GOAL OF THE EXERCISE ▸ Among the entries below, extract exactly the lines that run from the one with "pink arrow: rotated" through the one with "pink pentagon at (79, 284): moved", both ends included.

DATA TO PROCESS ▸
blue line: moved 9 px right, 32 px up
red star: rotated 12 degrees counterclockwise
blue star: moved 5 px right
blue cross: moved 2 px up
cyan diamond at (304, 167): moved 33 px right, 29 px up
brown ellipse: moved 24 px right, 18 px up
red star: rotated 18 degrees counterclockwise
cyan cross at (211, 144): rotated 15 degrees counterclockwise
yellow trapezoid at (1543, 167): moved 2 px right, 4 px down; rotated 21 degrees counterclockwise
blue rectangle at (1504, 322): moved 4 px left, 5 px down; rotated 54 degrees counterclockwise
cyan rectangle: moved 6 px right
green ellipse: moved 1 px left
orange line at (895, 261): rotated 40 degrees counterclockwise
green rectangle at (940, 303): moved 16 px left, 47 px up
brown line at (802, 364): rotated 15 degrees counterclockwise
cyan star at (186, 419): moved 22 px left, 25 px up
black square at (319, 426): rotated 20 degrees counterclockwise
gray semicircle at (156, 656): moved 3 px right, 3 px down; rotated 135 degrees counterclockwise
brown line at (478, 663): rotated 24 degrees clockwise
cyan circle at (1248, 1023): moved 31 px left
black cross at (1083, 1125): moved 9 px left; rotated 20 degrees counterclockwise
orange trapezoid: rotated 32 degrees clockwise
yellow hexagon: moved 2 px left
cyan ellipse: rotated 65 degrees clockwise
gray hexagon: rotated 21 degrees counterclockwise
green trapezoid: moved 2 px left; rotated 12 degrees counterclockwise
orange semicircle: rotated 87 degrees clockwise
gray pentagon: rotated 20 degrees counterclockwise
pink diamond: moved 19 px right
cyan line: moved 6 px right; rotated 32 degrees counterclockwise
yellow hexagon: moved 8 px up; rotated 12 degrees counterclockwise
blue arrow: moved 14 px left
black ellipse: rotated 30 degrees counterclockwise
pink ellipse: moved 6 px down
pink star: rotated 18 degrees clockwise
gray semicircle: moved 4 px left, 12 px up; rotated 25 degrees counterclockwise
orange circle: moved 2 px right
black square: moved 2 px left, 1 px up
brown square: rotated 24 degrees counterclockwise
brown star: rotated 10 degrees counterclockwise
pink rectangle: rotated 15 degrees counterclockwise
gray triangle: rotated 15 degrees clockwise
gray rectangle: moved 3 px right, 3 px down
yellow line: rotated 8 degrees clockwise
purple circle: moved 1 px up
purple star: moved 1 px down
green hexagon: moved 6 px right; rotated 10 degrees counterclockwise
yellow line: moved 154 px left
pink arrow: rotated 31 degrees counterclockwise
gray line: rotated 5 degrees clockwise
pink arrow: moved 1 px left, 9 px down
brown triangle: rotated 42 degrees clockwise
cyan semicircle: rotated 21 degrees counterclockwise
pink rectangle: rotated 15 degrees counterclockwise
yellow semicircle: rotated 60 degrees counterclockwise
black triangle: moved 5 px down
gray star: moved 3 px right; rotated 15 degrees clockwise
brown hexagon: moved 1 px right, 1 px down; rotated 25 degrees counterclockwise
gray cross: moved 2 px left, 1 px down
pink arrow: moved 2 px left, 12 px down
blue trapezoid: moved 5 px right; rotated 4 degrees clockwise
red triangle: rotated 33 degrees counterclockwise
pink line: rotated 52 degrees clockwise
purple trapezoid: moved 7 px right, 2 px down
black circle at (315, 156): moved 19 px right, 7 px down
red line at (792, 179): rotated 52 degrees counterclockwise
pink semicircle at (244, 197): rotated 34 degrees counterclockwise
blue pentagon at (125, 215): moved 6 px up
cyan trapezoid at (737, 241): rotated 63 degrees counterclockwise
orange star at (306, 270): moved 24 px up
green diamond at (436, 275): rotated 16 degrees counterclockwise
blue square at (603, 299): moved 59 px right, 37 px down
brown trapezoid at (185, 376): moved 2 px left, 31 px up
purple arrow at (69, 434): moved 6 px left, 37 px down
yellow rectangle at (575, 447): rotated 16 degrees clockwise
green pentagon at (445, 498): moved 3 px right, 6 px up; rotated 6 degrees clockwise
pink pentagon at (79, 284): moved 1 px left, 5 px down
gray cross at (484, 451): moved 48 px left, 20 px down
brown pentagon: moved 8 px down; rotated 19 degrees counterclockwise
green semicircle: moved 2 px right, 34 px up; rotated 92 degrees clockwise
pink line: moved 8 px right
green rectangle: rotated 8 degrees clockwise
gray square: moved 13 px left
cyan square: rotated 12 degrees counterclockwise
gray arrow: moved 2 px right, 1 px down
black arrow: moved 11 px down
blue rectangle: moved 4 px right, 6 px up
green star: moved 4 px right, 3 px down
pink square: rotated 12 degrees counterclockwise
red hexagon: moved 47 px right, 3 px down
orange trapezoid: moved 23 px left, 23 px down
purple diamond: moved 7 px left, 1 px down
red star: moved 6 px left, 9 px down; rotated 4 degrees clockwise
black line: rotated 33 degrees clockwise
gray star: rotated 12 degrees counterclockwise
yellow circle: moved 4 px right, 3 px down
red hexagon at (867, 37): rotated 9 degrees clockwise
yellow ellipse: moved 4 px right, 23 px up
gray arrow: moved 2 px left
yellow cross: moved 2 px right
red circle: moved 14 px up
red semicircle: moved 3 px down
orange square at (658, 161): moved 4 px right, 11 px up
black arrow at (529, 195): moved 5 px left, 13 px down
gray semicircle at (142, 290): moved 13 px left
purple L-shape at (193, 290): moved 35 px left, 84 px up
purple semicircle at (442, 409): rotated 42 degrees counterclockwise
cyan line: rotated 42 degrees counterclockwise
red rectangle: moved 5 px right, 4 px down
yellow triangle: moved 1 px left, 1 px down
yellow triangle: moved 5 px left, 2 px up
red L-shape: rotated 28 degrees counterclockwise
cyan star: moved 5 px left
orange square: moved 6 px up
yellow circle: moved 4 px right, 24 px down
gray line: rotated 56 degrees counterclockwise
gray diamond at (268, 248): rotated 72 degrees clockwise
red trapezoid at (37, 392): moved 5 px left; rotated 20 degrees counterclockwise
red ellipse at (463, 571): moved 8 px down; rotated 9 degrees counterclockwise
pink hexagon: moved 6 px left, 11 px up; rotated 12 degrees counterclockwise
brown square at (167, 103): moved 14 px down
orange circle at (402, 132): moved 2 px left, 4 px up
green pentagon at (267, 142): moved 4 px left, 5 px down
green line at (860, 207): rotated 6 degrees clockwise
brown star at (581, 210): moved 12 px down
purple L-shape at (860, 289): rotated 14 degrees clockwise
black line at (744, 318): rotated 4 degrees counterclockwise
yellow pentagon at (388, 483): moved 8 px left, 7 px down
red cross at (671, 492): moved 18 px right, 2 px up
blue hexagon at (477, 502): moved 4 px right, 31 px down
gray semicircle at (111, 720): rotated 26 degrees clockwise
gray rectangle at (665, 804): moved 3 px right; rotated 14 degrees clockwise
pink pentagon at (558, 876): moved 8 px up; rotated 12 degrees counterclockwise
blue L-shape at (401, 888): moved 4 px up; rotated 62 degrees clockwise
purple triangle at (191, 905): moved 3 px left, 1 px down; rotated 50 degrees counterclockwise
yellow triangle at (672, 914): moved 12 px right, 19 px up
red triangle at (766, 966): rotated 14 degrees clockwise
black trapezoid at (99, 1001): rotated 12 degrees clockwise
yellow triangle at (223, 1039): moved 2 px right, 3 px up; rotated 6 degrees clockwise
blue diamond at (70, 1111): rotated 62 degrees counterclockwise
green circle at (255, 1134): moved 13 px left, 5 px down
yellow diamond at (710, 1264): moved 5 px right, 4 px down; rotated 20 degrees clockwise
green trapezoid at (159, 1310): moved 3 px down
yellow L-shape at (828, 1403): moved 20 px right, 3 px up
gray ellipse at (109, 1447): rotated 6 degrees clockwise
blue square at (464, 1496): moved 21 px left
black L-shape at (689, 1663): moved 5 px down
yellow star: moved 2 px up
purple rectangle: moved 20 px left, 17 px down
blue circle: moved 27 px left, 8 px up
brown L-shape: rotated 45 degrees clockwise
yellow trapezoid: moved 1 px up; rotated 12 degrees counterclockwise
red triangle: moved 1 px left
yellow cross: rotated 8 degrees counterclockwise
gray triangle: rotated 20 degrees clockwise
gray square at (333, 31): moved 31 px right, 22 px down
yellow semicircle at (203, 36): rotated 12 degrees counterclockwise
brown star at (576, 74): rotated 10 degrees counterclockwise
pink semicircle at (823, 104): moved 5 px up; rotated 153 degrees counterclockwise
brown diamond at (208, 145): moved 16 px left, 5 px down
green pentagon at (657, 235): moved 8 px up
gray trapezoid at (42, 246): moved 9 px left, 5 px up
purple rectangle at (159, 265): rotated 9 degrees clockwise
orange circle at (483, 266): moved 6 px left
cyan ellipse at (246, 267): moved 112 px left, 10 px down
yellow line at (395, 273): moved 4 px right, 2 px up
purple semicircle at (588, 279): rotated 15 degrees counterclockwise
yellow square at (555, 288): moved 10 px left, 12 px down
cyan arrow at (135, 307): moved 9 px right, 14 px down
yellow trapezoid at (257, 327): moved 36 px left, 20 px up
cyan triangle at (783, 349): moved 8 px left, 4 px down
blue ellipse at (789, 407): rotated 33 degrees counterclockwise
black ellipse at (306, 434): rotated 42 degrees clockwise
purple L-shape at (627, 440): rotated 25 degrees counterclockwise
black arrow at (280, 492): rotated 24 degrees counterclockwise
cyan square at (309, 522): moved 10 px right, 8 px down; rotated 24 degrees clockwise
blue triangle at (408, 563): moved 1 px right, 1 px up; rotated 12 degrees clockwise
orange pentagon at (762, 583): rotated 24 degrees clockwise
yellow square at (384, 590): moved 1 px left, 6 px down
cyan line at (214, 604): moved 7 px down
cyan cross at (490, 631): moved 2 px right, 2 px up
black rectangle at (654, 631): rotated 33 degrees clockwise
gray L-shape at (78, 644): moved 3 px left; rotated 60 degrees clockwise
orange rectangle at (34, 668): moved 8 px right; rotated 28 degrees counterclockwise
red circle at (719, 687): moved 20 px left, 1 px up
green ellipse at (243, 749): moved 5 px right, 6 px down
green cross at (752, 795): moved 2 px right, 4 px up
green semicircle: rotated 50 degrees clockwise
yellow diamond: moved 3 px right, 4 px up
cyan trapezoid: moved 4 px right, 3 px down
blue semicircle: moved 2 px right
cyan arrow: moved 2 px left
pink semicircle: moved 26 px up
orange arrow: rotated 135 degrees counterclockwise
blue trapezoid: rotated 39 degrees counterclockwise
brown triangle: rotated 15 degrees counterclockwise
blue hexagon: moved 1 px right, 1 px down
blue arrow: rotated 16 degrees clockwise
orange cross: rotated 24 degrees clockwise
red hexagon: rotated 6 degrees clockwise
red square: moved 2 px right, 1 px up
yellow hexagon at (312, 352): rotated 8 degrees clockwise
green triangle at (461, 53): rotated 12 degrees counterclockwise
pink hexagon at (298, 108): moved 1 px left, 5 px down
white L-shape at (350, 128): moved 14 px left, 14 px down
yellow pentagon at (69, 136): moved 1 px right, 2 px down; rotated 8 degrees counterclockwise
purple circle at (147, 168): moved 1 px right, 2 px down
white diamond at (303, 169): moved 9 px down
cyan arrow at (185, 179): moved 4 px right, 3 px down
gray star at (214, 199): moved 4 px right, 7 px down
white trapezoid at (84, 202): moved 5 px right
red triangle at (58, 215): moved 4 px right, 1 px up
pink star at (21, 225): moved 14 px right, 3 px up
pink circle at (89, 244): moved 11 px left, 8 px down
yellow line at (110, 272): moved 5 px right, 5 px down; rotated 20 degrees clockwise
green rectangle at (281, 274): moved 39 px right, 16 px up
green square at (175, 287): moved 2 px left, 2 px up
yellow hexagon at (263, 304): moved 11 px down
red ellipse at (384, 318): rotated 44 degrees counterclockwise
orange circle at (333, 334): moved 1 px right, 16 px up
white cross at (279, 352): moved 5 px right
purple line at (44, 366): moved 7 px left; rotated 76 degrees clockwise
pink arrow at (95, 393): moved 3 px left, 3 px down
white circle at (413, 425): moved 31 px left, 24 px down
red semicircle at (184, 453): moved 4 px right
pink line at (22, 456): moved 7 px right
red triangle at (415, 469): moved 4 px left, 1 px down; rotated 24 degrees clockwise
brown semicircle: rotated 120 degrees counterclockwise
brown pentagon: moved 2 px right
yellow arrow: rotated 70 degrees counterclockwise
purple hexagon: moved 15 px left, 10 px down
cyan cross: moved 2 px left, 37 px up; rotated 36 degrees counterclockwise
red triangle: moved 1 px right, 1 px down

ANSWER FOR THE TASK ▸
pink arrow: rotated 31 degrees counterclockwise
gray line: rotated 5 degrees clockwise
pink arrow: moved 1 px left, 9 px down
brown triangle: rotated 42 degrees clockwise
cyan semicircle: rotated 21 degrees counterclockwise
pink rectangle: rotated 15 degrees counterclockwise
yellow semicircle: rotated 60 degrees counterclockwise
black triangle: moved 5 px down
gray star: moved 3 px right; rotated 15 degrees clockwise
brown hexagon: moved 1 px right, 1 px down; rotated 25 degrees counterclockwise
gray cross: moved 2 px left, 1 px down
pink arrow: moved 2 px left, 12 px down
blue trapezoid: moved 5 px right; rotated 4 degrees clockwise
red triangle: rotated 33 degrees counterclockwise
pink line: rotated 52 degrees clockwise
purple trapezoid: moved 7 px right, 2 px down
black circle at (315, 156): moved 19 px right, 7 px down
red line at (792, 179): rotated 52 degrees counterclockwise
pink semicircle at (244, 197): rotated 34 degrees counterclockwise
blue pentagon at (125, 215): moved 6 px up
cyan trapezoid at (737, 241): rotated 63 degrees counterclockwise
orange star at (306, 270): moved 24 px up
green diamond at (436, 275): rotated 16 degrees counterclockwise
blue square at (603, 299): moved 59 px right, 37 px down
brown trapezoid at (185, 376): moved 2 px left, 31 px up
purple arrow at (69, 434): moved 6 px left, 37 px down
yellow rectangle at (575, 447): rotated 16 degrees clockwise
green pentagon at (445, 498): moved 3 px right, 6 px up; rotated 6 degrees clockwise
pink pentagon at (79, 284): moved 1 px left, 5 px down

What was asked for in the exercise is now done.